### Exercise objective
Among the entries below, which lines include the string "none"? Show each one.

Version comparison data:
BEGIN

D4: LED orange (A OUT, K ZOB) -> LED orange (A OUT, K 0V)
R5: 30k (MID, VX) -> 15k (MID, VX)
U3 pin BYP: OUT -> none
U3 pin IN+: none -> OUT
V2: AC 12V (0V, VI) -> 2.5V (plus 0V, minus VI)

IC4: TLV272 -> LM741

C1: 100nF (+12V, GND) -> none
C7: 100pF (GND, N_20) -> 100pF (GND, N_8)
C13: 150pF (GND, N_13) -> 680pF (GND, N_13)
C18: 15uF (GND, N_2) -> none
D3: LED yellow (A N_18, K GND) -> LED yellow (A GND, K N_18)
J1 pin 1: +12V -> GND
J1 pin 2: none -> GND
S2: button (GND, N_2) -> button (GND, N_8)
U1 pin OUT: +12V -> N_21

END

### Task answer
U3 pin BYP: OUT -> none
U3 pin IN+: none -> OUT
C1: 100nF (+12V, GND) -> none
C18: 15uF (GND, N_2) -> none
J1 pin 2: none -> GND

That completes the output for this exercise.